**WORK REQUIRED**.
Below, find each line holding "cone" and state how many there are, using the number alone.

Records from a collection:
- - - -

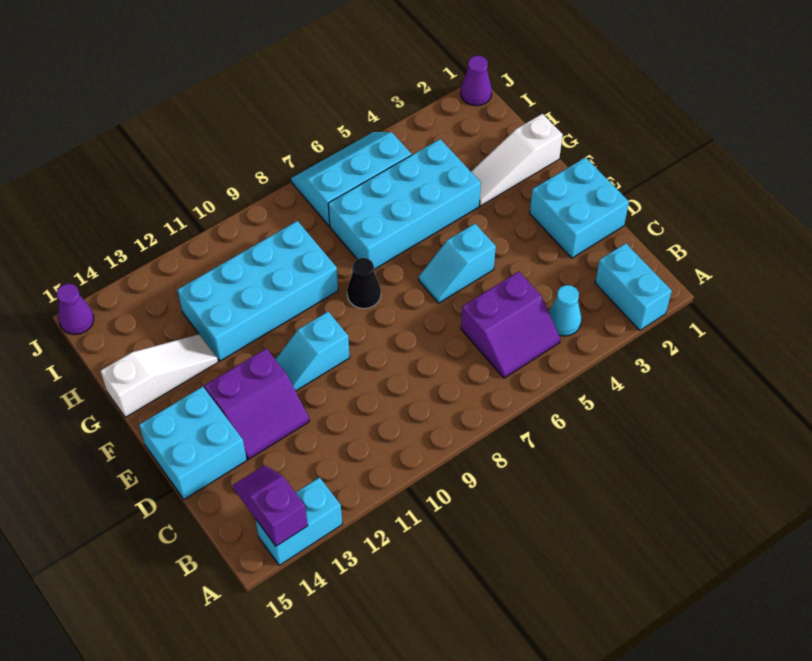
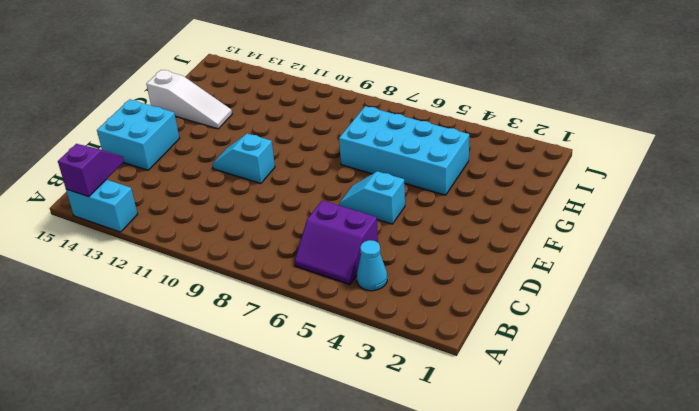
none -> cyan brick A2:B2 level 1
none -> cyan brick D1:E2 level 1
none -> purple slope D12:E13 level 1 top E

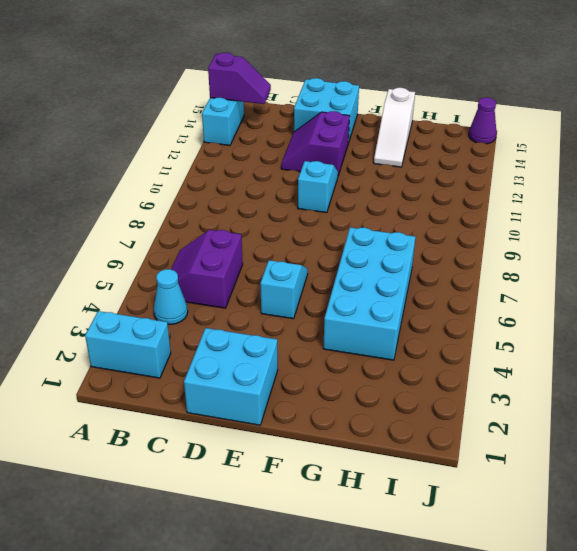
none -> black cone F8 level 1
none -> white slope G1:G3 level 1 top 1
none -> cyan brick G9:H12 level 1

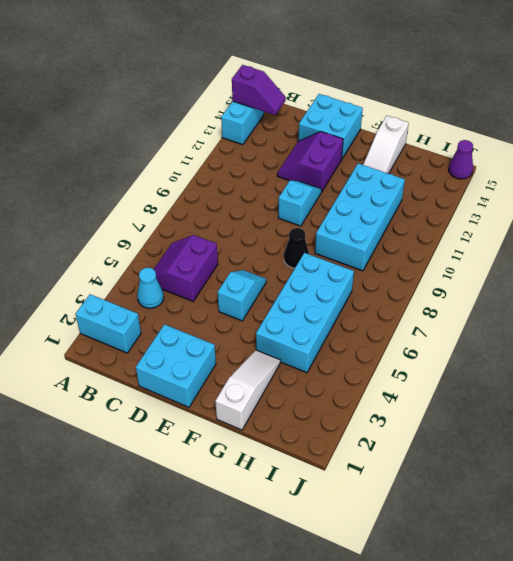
none -> cyan slope I5:J7 level 1 top I
none -> purple cone J1 level 1

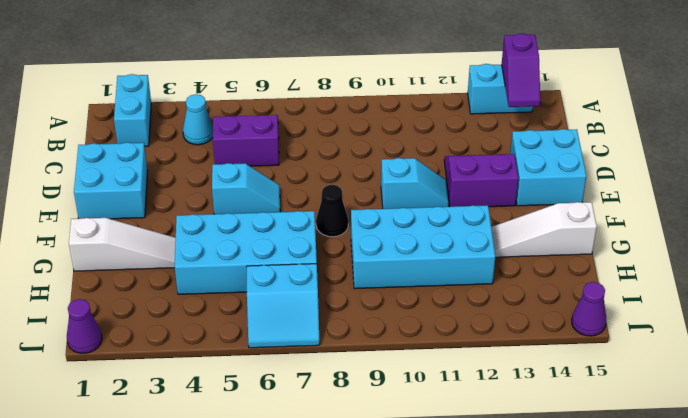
cyan slope I6:J7 level 1 top I -> cyan slope I5:J7 level 1 top I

- - - -

**OUTPUT**.
2